(Coordinate-based object records)
>>>

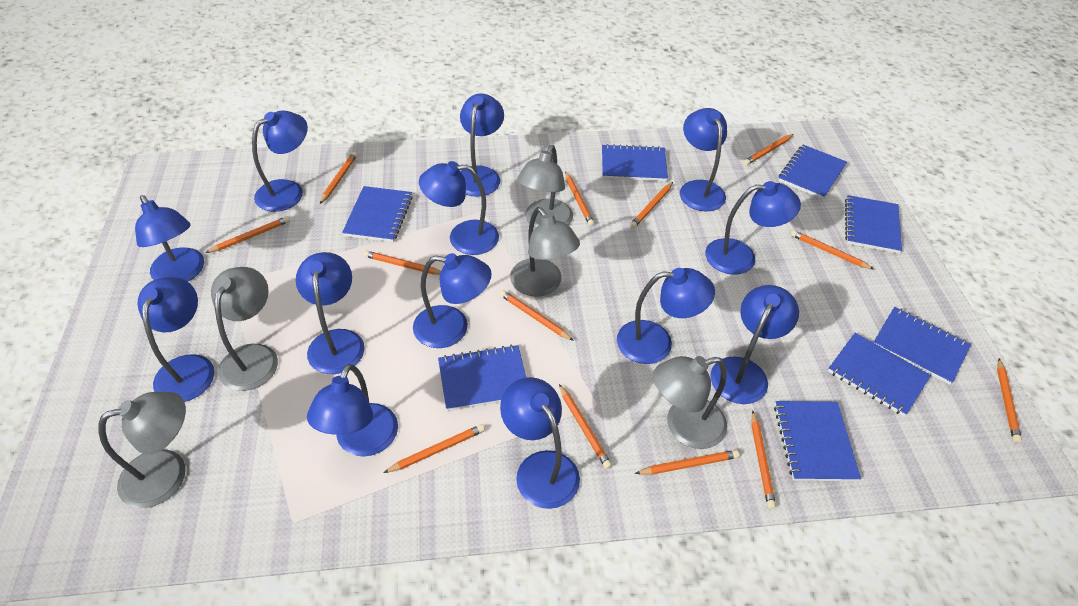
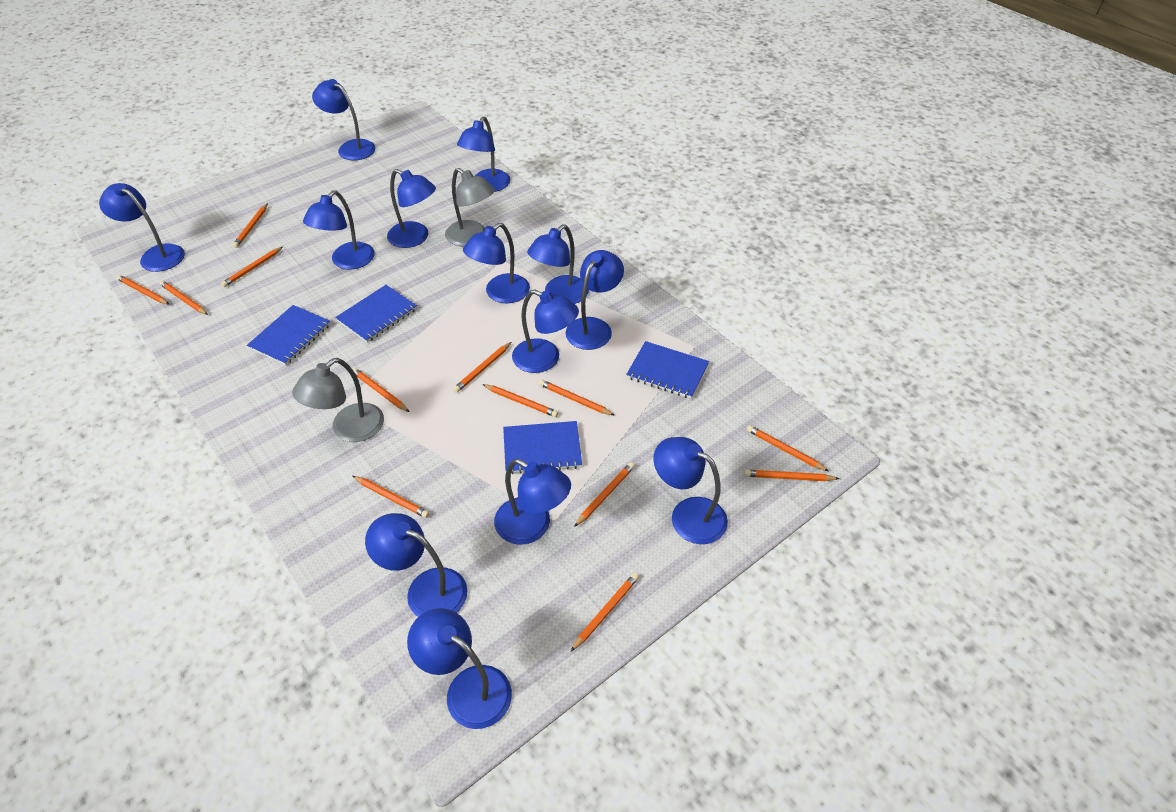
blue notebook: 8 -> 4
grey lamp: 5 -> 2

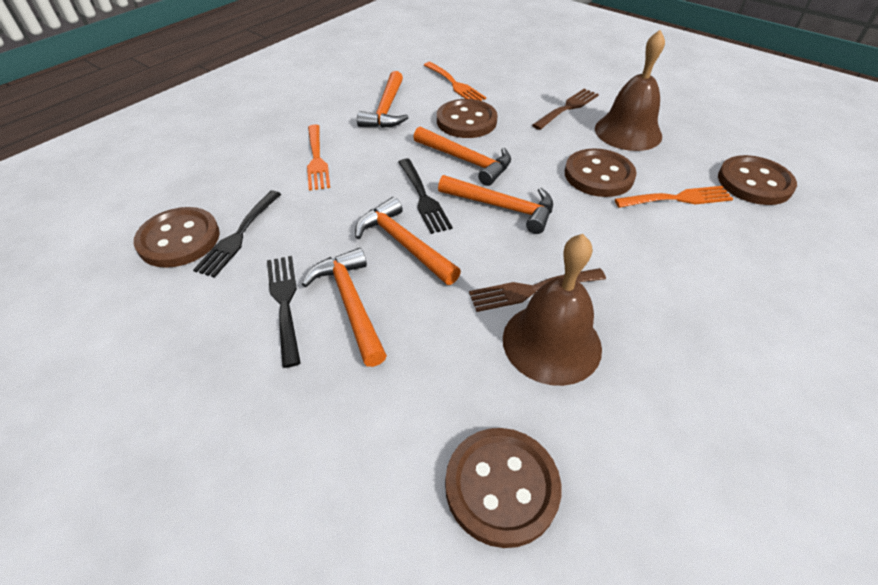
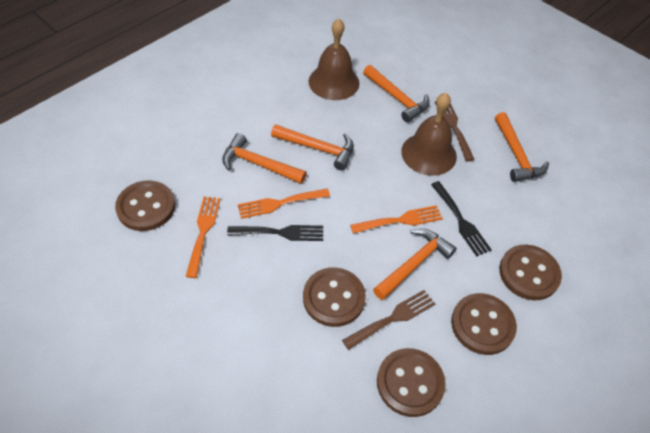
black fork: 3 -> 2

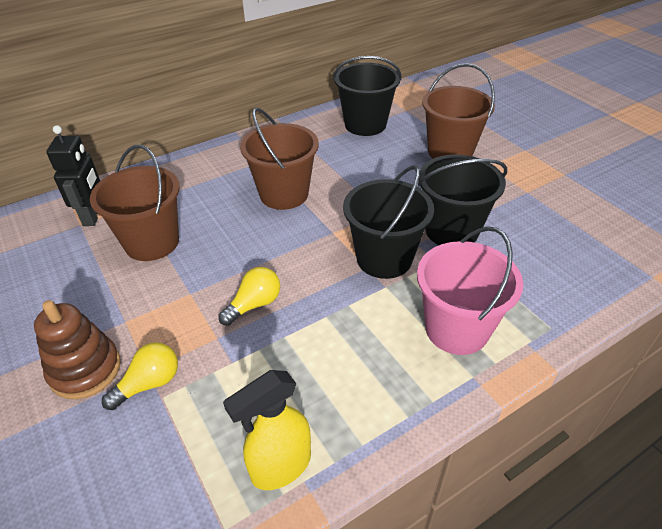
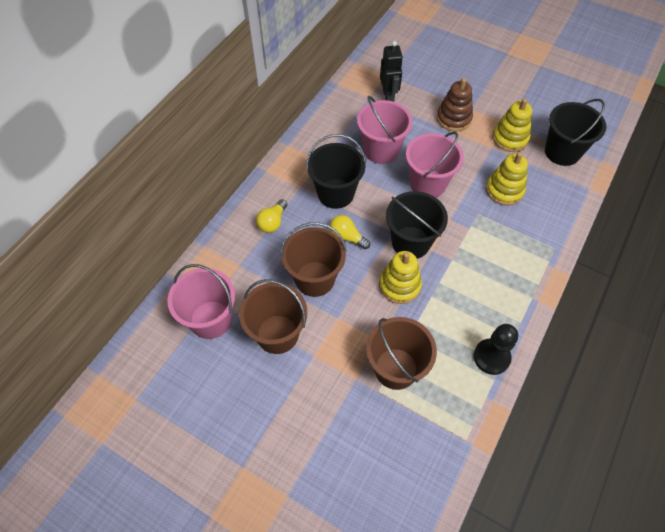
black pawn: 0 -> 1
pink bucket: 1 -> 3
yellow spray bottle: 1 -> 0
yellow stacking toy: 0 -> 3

<<<
>>>

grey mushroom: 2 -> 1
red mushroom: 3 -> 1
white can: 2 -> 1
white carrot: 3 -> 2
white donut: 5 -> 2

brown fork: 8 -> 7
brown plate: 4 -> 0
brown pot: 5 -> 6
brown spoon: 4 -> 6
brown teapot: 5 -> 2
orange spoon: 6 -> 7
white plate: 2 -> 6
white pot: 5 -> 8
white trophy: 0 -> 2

<<<

Exercise directions:
When the line with "white donut: 5 -> 2" is reached in the data above, start copying there, and copy each line exactly until the line with "white trophy: 0 -> 2" has been copied; copy nothing else.

Reply to the exercise:
white donut: 5 -> 2

brown fork: 8 -> 7
brown plate: 4 -> 0
brown pot: 5 -> 6
brown spoon: 4 -> 6
brown teapot: 5 -> 2
orange spoon: 6 -> 7
white plate: 2 -> 6
white pot: 5 -> 8
white trophy: 0 -> 2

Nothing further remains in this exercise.